TASK STATEMENT -> Below this line is a set of entries; quote exactly the lines from the line that contains "green hammer: 1 -> 0" to the line that contains "turquoise eraser: 3 -> 2", both lines included.

SUPPLIED ENTRIES ->
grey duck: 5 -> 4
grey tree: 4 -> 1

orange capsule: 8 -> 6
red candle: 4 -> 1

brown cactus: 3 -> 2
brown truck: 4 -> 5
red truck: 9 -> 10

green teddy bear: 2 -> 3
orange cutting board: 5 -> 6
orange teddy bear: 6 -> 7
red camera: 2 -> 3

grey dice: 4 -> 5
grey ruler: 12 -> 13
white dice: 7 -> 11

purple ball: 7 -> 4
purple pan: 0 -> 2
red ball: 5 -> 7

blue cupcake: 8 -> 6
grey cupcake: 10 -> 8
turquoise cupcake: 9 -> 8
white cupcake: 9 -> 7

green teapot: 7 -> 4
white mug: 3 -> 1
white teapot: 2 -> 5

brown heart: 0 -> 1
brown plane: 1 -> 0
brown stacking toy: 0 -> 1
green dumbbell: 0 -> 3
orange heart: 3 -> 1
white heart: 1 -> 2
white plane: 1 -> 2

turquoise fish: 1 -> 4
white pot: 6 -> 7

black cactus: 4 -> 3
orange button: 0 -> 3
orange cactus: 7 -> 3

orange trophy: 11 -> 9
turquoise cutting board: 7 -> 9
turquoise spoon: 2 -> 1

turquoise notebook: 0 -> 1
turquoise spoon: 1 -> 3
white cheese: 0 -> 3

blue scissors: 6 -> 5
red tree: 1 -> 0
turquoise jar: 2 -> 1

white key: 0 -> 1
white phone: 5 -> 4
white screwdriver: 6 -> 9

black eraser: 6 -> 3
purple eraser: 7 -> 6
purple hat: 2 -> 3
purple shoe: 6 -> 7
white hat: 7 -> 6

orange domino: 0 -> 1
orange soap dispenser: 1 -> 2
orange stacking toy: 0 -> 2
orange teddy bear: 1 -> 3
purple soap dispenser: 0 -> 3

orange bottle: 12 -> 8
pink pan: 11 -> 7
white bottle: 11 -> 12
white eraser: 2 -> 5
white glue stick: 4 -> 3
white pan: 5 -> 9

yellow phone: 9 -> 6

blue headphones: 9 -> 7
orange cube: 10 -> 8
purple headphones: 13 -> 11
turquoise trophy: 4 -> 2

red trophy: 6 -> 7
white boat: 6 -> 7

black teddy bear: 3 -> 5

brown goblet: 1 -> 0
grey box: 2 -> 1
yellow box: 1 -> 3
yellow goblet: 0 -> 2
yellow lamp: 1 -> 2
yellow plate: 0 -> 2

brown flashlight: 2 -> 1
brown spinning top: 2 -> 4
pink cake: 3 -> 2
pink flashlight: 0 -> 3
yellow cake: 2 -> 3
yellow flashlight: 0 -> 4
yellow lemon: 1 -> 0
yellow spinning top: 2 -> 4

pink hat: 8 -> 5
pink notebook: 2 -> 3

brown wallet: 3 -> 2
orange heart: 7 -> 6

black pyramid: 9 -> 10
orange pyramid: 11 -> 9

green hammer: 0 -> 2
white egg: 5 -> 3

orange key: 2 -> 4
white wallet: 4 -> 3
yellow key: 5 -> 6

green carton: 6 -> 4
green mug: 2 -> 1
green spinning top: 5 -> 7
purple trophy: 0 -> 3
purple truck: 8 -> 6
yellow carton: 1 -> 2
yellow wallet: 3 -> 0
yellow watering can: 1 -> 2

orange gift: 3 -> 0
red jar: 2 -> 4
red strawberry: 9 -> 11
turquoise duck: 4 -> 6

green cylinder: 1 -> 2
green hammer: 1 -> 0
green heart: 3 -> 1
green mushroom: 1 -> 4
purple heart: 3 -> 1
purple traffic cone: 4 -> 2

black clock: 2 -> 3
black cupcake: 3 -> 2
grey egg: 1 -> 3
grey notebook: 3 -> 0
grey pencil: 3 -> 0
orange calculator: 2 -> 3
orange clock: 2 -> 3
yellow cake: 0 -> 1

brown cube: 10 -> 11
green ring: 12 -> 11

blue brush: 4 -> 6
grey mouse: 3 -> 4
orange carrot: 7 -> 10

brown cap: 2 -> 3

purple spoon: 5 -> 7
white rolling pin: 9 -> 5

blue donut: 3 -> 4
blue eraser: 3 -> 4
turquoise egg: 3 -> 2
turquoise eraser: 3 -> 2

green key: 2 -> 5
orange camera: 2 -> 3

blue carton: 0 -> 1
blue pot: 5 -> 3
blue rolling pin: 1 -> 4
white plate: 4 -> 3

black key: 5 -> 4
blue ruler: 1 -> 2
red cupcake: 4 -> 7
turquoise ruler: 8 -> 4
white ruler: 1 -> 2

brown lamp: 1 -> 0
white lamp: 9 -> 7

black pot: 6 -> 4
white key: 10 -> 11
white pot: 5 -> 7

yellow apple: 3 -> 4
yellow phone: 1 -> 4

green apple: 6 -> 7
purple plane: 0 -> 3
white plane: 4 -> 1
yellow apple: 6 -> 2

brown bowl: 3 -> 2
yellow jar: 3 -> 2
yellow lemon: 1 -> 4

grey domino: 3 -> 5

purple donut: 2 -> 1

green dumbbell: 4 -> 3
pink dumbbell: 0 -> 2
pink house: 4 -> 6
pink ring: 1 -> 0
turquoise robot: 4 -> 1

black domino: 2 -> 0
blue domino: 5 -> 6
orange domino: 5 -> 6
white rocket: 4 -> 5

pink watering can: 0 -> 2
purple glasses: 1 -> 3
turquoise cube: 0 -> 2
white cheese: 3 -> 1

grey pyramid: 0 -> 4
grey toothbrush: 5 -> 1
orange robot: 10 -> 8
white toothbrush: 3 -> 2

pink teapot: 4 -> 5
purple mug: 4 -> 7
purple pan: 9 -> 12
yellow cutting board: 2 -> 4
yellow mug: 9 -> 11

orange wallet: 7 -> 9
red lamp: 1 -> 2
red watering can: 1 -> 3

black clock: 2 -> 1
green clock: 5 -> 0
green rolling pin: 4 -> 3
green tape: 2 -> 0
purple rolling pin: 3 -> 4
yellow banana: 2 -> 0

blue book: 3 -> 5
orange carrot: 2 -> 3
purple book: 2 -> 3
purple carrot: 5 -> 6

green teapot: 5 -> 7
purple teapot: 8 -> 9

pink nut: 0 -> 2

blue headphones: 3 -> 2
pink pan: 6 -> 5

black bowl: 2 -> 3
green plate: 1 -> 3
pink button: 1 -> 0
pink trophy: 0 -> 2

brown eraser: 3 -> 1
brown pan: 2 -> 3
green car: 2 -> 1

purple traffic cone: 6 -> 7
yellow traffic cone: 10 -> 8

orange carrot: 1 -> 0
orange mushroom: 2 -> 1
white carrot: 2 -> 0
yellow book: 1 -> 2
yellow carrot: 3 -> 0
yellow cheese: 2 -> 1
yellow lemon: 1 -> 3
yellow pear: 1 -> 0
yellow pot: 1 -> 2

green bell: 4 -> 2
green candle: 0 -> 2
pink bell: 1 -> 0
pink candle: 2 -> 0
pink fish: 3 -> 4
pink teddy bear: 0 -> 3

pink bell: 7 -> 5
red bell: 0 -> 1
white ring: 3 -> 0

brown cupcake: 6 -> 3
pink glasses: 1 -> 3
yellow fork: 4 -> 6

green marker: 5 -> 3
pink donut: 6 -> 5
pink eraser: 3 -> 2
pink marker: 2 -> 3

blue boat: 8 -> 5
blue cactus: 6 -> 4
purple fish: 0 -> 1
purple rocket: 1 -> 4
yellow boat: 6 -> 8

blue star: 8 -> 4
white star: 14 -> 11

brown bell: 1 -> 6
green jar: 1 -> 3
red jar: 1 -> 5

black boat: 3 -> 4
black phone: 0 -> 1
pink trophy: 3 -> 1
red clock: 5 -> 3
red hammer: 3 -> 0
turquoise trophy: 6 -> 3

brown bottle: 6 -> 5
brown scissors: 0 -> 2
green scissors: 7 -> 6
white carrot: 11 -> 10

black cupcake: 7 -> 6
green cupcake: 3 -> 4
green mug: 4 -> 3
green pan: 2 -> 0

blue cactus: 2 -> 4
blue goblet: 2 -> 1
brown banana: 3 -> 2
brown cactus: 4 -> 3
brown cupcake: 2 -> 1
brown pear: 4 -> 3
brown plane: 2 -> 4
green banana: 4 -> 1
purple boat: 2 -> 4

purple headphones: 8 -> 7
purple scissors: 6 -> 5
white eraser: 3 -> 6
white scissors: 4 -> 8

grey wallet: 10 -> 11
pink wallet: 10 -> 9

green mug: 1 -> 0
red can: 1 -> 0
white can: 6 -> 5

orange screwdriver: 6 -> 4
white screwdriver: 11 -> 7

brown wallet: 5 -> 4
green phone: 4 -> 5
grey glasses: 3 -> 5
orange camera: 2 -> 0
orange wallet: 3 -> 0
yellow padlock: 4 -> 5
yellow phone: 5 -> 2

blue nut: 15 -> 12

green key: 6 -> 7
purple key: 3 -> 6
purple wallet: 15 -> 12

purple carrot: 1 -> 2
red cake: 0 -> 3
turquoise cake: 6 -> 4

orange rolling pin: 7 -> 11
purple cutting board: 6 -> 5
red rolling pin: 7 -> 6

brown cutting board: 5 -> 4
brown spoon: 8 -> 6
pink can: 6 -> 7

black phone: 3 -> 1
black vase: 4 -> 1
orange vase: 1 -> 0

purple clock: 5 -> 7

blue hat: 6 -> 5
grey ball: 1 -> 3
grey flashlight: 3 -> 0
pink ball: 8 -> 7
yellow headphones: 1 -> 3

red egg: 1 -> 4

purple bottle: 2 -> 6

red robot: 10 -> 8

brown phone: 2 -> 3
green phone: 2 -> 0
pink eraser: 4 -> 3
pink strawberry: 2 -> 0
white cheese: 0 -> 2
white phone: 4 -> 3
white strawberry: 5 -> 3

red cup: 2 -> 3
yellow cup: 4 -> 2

ANSWER ->
green hammer: 1 -> 0
green heart: 3 -> 1
green mushroom: 1 -> 4
purple heart: 3 -> 1
purple traffic cone: 4 -> 2

black clock: 2 -> 3
black cupcake: 3 -> 2
grey egg: 1 -> 3
grey notebook: 3 -> 0
grey pencil: 3 -> 0
orange calculator: 2 -> 3
orange clock: 2 -> 3
yellow cake: 0 -> 1

brown cube: 10 -> 11
green ring: 12 -> 11

blue brush: 4 -> 6
grey mouse: 3 -> 4
orange carrot: 7 -> 10

brown cap: 2 -> 3

purple spoon: 5 -> 7
white rolling pin: 9 -> 5

blue donut: 3 -> 4
blue eraser: 3 -> 4
turquoise egg: 3 -> 2
turquoise eraser: 3 -> 2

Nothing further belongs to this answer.